◆ Stated exercise:
Without altering anything, output the material below.

Segmentation data
◆ ◆ ◆ ◆
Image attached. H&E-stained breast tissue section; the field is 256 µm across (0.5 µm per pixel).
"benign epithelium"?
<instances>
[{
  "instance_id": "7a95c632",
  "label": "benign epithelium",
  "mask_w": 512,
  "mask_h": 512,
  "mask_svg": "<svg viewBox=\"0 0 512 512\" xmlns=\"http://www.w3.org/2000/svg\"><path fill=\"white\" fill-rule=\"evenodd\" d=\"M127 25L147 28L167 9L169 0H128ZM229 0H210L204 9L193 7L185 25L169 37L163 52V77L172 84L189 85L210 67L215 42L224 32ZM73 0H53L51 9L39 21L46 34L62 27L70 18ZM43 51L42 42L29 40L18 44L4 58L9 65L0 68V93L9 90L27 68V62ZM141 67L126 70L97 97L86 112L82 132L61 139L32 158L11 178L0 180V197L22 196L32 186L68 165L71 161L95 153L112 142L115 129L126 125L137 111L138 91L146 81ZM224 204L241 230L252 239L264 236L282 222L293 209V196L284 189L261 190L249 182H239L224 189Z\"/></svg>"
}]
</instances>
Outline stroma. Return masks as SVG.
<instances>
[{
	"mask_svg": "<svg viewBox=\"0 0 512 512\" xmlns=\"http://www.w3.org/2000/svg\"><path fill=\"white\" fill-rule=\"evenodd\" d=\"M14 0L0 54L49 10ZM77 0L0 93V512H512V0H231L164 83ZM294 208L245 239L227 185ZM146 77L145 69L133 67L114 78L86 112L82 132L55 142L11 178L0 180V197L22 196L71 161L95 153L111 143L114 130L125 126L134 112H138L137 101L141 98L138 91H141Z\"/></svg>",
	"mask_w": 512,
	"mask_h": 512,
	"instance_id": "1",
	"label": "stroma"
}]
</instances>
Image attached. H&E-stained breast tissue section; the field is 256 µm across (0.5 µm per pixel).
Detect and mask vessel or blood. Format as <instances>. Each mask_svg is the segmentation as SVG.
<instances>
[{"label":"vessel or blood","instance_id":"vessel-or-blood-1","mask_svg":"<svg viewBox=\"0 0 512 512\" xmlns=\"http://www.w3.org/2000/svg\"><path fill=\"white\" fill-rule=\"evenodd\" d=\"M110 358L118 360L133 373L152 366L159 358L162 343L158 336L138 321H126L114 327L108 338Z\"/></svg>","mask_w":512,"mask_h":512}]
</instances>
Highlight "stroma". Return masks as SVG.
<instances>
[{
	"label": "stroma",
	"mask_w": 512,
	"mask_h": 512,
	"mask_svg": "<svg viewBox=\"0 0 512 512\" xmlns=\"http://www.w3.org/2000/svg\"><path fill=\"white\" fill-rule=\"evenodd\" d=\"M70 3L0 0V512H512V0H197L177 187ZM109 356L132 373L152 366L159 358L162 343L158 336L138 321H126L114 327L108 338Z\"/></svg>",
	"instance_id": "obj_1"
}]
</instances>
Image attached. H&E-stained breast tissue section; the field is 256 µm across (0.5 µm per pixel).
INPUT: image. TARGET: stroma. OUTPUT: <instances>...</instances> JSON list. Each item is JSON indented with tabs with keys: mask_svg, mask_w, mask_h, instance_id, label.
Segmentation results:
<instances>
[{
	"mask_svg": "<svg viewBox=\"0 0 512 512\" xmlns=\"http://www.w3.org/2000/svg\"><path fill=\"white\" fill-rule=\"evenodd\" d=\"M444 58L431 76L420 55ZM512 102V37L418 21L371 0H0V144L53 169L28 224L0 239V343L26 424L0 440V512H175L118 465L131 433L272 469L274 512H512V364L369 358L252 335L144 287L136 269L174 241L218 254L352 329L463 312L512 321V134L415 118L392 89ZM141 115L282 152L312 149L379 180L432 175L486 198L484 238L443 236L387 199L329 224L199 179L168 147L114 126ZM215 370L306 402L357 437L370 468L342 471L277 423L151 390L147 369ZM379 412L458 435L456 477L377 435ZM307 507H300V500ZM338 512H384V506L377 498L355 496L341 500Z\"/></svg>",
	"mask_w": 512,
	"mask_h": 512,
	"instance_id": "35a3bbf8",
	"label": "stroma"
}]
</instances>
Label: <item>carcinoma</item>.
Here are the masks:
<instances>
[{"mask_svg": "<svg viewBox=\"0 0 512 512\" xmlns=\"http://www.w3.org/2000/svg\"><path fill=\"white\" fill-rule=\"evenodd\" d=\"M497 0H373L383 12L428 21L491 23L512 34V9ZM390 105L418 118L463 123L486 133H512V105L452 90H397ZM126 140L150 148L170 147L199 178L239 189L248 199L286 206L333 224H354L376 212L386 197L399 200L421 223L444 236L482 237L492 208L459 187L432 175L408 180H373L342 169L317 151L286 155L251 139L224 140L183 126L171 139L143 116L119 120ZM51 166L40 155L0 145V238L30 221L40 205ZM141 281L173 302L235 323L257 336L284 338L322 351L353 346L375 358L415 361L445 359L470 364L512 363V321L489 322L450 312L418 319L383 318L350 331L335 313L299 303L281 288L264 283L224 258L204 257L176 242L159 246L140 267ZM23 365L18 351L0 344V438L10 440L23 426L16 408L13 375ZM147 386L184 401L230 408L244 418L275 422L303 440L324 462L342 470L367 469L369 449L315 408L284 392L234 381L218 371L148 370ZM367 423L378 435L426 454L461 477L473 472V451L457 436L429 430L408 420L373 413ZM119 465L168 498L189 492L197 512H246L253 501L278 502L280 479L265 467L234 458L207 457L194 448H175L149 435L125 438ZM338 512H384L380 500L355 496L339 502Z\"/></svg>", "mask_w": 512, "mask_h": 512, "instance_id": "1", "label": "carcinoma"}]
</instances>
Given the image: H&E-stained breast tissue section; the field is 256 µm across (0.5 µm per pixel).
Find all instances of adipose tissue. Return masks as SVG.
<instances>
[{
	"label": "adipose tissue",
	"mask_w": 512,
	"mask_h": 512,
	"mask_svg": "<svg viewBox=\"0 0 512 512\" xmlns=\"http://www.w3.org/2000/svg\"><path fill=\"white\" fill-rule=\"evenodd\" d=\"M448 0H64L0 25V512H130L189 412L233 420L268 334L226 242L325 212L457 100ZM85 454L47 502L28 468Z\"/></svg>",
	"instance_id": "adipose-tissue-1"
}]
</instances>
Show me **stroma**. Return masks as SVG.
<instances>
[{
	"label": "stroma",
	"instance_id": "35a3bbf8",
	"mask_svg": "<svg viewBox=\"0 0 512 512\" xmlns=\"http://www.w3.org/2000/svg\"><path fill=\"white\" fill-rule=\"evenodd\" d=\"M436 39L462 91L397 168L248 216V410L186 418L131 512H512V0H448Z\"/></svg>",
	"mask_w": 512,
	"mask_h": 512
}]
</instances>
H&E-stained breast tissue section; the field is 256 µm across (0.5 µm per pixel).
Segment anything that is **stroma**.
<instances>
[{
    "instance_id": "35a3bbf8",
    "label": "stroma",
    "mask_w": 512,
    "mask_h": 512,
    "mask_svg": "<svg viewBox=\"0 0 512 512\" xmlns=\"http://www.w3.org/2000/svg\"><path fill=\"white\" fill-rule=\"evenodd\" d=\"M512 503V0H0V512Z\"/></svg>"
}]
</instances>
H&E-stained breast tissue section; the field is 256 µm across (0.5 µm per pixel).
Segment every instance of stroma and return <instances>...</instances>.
◆ ◆ ◆ ◆
◆ Task solution:
Image attached. H&E-stained breast tissue section; the field is 256 µm across (0.5 µm per pixel).
"benign epithelium"?
<instances>
[{
  "instance_id": "7a95c632",
  "label": "benign epithelium",
  "mask_w": 512,
  "mask_h": 512,
  "mask_svg": "<svg viewBox=\"0 0 512 512\" xmlns=\"http://www.w3.org/2000/svg\"><path fill=\"white\" fill-rule=\"evenodd\" d=\"M127 25L147 28L167 9L169 0H128ZM229 0H210L204 9L193 7L185 25L169 37L163 52V77L172 84L189 85L210 67L215 42L224 32ZM73 0H53L51 9L39 21L46 34L62 27L70 18ZM43 51L42 42L29 40L18 44L4 58L9 65L0 68V93L9 90L27 68V62ZM141 67L126 70L97 97L86 112L82 132L61 139L32 158L11 178L0 180V197L22 196L32 186L68 165L71 161L95 153L112 142L115 129L126 125L137 111L138 91L146 81ZM224 204L241 230L252 239L264 236L282 222L293 209V196L284 189L261 190L249 182H239L224 189Z\"/></svg>"
}]
</instances>
Outline stroma. Return masks as SVG.
<instances>
[{
	"mask_svg": "<svg viewBox=\"0 0 512 512\" xmlns=\"http://www.w3.org/2000/svg\"><path fill=\"white\" fill-rule=\"evenodd\" d=\"M14 0L0 54L49 10ZM77 0L0 93V512H512V0H231L164 83ZM294 208L245 239L227 185ZM146 77L145 69L133 67L114 78L86 112L82 132L55 142L11 178L0 180V197L22 196L71 161L95 153L111 143L114 130L125 126L134 112H138L137 101L141 98L138 91H141Z\"/></svg>",
	"mask_w": 512,
	"mask_h": 512,
	"instance_id": "1",
	"label": "stroma"
}]
</instances>
Image attached. H&E-stained breast tissue section; the field is 256 µm across (0.5 µm per pixel).
Detect and mask vessel or blood. Format as <instances>. Each mask_svg is the segmentation as SVG.
<instances>
[{"label":"vessel or blood","instance_id":"vessel-or-blood-1","mask_svg":"<svg viewBox=\"0 0 512 512\" xmlns=\"http://www.w3.org/2000/svg\"><path fill=\"white\" fill-rule=\"evenodd\" d=\"M110 358L118 360L133 373L152 366L159 358L162 343L158 336L138 321H126L114 327L108 338Z\"/></svg>","mask_w":512,"mask_h":512}]
</instances>
Highlight "stroma". Return masks as SVG.
<instances>
[{
	"label": "stroma",
	"mask_w": 512,
	"mask_h": 512,
	"mask_svg": "<svg viewBox=\"0 0 512 512\" xmlns=\"http://www.w3.org/2000/svg\"><path fill=\"white\" fill-rule=\"evenodd\" d=\"M70 3L0 0V512H512V0H197L177 187ZM109 356L132 373L152 366L159 358L162 343L158 336L138 321H126L114 327L108 338Z\"/></svg>",
	"instance_id": "obj_1"
}]
</instances>
Image attached. H&E-stained breast tissue section; the field is 256 µm across (0.5 µm per pixel).
INPUT: image. TARGET: stroma. OUTPUT: <instances>...</instances> JSON list. Each item is JSON indented with tabs with keys: mask_svg, mask_w, mask_h, instance_id, label.
Segmentation results:
<instances>
[{
	"mask_svg": "<svg viewBox=\"0 0 512 512\" xmlns=\"http://www.w3.org/2000/svg\"><path fill=\"white\" fill-rule=\"evenodd\" d=\"M444 58L431 76L420 55ZM512 102V37L418 21L371 0H0V144L53 169L28 224L0 239V343L26 424L0 440V512H175L118 465L131 433L272 469L274 512H512V364L369 358L252 335L144 287L136 269L174 241L218 254L352 329L463 312L512 321V134L415 118L392 89ZM141 115L282 152L312 149L379 180L432 175L486 198L484 238L443 236L387 199L329 224L199 179L168 147L114 126ZM215 370L306 402L357 437L370 468L342 471L277 423L151 390L147 369ZM379 412L458 435L456 477L377 435ZM307 507H300V500ZM338 512H384V506L377 498L355 496L341 500Z\"/></svg>",
	"mask_w": 512,
	"mask_h": 512,
	"instance_id": "35a3bbf8",
	"label": "stroma"
}]
</instances>
Label: <item>carcinoma</item>.
Here are the masks:
<instances>
[{"mask_svg": "<svg viewBox=\"0 0 512 512\" xmlns=\"http://www.w3.org/2000/svg\"><path fill=\"white\" fill-rule=\"evenodd\" d=\"M497 0H373L383 12L428 21L491 23L512 34V9ZM390 105L418 118L463 123L486 133H512V105L452 90H397ZM126 140L150 148L170 147L199 178L239 189L248 199L286 206L333 224H354L376 212L386 197L399 200L421 223L444 236L482 237L492 208L459 187L432 175L408 180H373L342 169L317 151L286 155L251 139L224 140L183 126L171 139L143 116L119 120ZM51 166L40 155L0 145V238L30 221L40 205ZM141 281L173 302L235 323L257 336L284 338L322 351L353 346L375 358L415 361L445 359L470 364L512 363V321L489 322L450 312L418 319L383 318L350 331L335 313L299 303L281 288L264 283L224 258L204 257L176 242L159 246L140 267ZM23 365L18 351L0 344V438L10 440L23 426L16 408L13 375ZM147 386L184 401L230 408L244 418L275 422L303 440L324 462L342 470L367 469L369 449L315 408L284 392L234 381L218 371L148 370ZM367 423L378 435L426 454L461 477L473 472V451L457 436L429 430L408 420L373 413ZM119 465L168 498L189 492L197 512H246L253 501L278 502L280 479L265 467L234 458L207 457L194 448H175L149 435L125 438ZM338 512H384L380 500L355 496L339 502Z\"/></svg>", "mask_w": 512, "mask_h": 512, "instance_id": "1", "label": "carcinoma"}]
</instances>
Given the image: H&E-stained breast tissue section; the field is 256 µm across (0.5 µm per pixel).
Find all instances of adipose tissue. Return masks as SVG.
<instances>
[{
	"label": "adipose tissue",
	"mask_w": 512,
	"mask_h": 512,
	"mask_svg": "<svg viewBox=\"0 0 512 512\" xmlns=\"http://www.w3.org/2000/svg\"><path fill=\"white\" fill-rule=\"evenodd\" d=\"M448 0H64L0 25V512H130L189 412L233 420L268 334L226 242L325 212L457 100ZM85 454L47 502L28 468Z\"/></svg>",
	"instance_id": "adipose-tissue-1"
}]
</instances>
Show me **stroma**. Return masks as SVG.
<instances>
[{
	"label": "stroma",
	"instance_id": "35a3bbf8",
	"mask_svg": "<svg viewBox=\"0 0 512 512\" xmlns=\"http://www.w3.org/2000/svg\"><path fill=\"white\" fill-rule=\"evenodd\" d=\"M436 39L462 91L397 168L248 216V410L186 418L131 512H512V0H448Z\"/></svg>",
	"mask_w": 512,
	"mask_h": 512
}]
</instances>
H&E-stained breast tissue section; the field is 256 µm across (0.5 µm per pixel).
Segment anything that is **stroma**.
<instances>
[{
    "instance_id": "35a3bbf8",
    "label": "stroma",
    "mask_w": 512,
    "mask_h": 512,
    "mask_svg": "<svg viewBox=\"0 0 512 512\" xmlns=\"http://www.w3.org/2000/svg\"><path fill=\"white\" fill-rule=\"evenodd\" d=\"M512 503V0H0V512Z\"/></svg>"
}]
</instances>
H&E-stained breast tissue section; the field is 256 µm across (0.5 µm per pixel).
Segment every instance of stroma and return <instances>...</instances>.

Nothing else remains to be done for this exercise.